## Aim of the exercise
Given the material below, return only the lines starting at the line with "(298, 515) = (613, 392): none -> yellow vase" and ending at the line with "(684, 420) = (233, 260): yellow", exactly as they appear.
------ Information provided
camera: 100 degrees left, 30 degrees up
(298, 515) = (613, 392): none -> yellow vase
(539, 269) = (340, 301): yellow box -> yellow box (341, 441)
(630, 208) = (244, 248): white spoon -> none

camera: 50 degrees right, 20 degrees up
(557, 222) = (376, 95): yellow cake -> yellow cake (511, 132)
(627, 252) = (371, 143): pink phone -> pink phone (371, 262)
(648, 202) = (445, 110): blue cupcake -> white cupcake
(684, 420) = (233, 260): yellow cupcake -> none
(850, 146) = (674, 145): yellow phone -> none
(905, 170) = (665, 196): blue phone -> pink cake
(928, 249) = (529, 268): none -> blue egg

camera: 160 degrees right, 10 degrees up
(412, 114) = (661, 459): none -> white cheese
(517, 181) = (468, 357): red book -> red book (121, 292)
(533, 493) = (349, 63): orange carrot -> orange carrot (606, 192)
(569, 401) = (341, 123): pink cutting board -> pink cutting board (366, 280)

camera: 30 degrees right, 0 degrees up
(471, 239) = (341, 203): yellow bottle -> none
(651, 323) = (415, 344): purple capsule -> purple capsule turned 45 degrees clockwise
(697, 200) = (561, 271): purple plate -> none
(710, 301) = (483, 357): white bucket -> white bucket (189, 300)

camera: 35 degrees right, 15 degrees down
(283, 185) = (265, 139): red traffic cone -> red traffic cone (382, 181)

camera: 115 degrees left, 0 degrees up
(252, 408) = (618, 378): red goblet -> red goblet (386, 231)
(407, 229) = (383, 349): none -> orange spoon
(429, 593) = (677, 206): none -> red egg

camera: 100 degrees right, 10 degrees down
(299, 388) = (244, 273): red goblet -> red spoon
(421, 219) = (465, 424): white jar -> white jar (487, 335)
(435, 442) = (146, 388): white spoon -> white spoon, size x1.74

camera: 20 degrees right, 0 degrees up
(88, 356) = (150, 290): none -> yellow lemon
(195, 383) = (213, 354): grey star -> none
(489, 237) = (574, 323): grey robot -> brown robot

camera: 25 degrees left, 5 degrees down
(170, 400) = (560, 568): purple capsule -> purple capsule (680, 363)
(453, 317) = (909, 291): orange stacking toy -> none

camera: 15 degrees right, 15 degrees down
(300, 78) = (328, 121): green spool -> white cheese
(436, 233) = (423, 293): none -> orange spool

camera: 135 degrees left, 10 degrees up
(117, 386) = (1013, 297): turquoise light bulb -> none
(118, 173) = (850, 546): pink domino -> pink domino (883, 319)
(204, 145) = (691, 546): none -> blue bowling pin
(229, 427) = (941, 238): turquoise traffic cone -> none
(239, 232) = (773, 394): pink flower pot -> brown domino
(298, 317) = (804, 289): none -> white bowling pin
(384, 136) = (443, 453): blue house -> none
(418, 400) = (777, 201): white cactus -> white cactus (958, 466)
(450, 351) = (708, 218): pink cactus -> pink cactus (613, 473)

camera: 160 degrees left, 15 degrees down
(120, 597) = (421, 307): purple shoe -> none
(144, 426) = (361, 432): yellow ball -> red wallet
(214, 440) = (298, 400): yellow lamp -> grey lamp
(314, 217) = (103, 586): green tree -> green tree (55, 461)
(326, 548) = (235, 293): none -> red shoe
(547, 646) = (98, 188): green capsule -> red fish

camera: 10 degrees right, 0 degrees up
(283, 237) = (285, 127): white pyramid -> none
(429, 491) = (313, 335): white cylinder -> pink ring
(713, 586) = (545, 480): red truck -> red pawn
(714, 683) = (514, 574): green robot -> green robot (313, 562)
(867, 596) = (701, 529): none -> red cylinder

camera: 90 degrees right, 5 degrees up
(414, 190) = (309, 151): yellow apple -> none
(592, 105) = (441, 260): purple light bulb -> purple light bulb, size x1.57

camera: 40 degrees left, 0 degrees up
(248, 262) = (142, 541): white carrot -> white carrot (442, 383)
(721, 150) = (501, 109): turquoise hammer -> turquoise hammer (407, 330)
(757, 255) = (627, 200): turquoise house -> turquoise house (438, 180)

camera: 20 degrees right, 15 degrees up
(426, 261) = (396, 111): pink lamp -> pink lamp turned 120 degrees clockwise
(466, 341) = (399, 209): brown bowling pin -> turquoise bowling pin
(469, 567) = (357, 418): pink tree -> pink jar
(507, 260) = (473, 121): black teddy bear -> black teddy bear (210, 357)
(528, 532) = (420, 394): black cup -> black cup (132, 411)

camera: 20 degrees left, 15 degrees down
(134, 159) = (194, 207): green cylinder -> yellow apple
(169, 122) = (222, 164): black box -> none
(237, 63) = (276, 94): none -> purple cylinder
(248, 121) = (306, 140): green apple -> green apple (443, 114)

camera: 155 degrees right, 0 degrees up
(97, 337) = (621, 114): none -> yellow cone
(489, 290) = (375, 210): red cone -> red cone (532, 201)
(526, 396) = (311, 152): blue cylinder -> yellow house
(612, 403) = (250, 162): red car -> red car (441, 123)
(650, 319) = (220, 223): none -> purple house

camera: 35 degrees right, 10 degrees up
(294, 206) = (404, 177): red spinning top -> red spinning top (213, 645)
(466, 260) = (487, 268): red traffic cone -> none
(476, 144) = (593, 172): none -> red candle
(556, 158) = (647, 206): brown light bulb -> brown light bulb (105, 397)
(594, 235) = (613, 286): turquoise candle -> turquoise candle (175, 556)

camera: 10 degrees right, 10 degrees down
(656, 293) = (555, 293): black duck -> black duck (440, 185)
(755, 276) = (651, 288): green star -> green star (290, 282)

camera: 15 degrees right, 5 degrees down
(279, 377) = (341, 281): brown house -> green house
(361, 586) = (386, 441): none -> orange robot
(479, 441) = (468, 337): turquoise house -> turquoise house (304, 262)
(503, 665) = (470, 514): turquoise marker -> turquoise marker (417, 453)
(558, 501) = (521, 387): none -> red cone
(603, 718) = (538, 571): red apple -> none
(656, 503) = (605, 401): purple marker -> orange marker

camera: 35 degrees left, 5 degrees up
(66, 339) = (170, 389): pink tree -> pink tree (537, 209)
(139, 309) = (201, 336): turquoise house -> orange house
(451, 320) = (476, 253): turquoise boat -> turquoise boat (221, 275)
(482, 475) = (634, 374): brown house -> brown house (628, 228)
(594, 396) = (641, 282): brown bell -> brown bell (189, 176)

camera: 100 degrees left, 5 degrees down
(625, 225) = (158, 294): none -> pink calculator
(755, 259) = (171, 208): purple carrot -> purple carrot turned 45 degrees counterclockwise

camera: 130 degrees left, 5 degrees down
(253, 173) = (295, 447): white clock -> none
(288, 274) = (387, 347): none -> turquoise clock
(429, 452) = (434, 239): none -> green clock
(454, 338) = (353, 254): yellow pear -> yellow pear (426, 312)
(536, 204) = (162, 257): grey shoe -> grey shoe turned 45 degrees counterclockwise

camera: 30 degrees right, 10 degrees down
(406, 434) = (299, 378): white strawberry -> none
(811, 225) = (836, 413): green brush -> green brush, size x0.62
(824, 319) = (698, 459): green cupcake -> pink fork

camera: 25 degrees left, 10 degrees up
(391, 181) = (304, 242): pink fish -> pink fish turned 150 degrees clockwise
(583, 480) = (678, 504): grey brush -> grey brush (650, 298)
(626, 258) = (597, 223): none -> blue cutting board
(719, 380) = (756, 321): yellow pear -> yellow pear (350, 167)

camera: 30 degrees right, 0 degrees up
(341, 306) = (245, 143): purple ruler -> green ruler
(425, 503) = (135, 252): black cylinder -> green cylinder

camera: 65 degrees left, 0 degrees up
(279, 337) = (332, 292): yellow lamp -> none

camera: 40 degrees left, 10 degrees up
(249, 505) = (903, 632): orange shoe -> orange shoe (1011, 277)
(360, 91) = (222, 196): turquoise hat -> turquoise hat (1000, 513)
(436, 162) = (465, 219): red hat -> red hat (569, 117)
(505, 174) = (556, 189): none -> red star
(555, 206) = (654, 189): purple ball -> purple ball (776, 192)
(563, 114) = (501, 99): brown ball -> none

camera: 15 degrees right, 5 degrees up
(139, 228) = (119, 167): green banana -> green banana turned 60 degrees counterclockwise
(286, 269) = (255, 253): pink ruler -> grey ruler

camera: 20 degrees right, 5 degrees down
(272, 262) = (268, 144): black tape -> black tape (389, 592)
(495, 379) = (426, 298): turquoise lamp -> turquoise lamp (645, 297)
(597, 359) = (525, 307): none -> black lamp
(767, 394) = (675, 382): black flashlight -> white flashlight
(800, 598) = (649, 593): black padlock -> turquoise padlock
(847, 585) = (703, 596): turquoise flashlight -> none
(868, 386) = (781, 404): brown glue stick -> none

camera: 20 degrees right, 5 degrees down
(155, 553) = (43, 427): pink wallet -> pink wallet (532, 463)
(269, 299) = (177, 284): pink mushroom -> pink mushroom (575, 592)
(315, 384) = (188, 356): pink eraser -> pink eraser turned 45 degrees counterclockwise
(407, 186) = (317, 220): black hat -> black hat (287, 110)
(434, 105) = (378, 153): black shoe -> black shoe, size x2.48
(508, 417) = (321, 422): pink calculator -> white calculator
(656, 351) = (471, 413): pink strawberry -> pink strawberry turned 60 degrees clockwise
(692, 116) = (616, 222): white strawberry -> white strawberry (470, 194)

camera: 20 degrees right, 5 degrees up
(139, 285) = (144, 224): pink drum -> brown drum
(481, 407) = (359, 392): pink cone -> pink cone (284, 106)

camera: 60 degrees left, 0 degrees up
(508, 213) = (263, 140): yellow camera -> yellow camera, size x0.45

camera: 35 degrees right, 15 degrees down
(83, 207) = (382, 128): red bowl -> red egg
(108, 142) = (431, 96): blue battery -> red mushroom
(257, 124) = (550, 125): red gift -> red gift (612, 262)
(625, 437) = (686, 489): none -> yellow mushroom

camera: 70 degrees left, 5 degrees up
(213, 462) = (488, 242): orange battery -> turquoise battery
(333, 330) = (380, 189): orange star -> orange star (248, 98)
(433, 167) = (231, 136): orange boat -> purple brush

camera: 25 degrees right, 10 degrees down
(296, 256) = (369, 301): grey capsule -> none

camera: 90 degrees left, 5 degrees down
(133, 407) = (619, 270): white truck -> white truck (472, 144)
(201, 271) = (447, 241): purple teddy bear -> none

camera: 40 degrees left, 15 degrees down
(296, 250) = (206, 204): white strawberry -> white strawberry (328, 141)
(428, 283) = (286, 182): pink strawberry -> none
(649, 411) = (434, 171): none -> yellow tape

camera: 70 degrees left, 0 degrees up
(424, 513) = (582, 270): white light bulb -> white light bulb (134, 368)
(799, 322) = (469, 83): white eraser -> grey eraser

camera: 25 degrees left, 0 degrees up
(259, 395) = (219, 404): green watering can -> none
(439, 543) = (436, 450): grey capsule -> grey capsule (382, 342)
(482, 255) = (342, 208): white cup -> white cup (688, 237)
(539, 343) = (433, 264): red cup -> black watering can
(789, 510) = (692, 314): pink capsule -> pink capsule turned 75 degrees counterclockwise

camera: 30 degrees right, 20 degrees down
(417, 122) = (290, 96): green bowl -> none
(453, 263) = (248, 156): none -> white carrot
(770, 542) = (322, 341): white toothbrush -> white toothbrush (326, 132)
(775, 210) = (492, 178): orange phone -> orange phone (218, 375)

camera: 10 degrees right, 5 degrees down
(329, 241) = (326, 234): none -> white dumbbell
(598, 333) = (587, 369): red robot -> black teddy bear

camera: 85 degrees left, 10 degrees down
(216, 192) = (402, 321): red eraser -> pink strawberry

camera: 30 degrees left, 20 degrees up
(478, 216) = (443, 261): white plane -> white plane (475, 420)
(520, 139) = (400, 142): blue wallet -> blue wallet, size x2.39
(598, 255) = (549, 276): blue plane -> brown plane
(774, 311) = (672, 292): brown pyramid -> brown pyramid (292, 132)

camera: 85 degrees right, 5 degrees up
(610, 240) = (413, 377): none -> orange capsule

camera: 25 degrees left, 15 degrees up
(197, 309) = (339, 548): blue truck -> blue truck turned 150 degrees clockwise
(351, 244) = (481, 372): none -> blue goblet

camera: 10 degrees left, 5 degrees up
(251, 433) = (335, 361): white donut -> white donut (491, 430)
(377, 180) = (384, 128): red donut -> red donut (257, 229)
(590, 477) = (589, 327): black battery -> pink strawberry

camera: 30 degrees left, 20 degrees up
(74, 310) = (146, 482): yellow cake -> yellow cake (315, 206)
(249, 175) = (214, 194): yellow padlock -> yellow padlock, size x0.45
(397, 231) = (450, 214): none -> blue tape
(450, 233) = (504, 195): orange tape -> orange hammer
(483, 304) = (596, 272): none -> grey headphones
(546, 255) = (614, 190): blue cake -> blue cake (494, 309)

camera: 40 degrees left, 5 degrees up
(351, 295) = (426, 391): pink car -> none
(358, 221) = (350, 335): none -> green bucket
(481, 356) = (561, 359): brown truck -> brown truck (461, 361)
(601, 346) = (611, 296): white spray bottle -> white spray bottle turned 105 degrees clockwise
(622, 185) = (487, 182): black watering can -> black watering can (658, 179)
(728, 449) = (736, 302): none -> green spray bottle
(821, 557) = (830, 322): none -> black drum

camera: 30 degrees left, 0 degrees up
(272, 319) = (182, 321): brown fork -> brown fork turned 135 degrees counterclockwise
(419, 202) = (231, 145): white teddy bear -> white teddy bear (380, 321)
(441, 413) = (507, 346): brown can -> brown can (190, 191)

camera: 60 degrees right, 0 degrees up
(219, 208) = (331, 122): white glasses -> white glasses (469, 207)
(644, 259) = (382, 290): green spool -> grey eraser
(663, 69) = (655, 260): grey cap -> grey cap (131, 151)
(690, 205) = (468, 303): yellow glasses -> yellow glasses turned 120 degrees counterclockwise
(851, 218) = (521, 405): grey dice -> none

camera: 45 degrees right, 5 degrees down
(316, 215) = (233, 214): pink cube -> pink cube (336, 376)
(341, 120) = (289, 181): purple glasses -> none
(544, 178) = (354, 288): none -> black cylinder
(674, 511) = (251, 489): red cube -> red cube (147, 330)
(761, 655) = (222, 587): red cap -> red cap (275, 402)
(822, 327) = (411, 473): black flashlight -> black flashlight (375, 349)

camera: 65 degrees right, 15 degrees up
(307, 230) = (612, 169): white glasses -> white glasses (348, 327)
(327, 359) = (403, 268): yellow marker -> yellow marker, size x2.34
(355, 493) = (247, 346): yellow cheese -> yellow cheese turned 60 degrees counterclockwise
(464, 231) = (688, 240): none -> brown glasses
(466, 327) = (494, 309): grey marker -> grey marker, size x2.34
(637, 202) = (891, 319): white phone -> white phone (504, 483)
------------
## Result
(298, 515) = (613, 392): none -> yellow vase
(539, 269) = (340, 301): yellow box -> yellow box (341, 441)
(630, 208) = (244, 248): white spoon -> none

camera: 50 degrees right, 20 degrees up
(557, 222) = (376, 95): yellow cake -> yellow cake (511, 132)
(627, 252) = (371, 143): pink phone -> pink phone (371, 262)
(648, 202) = (445, 110): blue cupcake -> white cupcake
(684, 420) = (233, 260): yellow cupcake -> none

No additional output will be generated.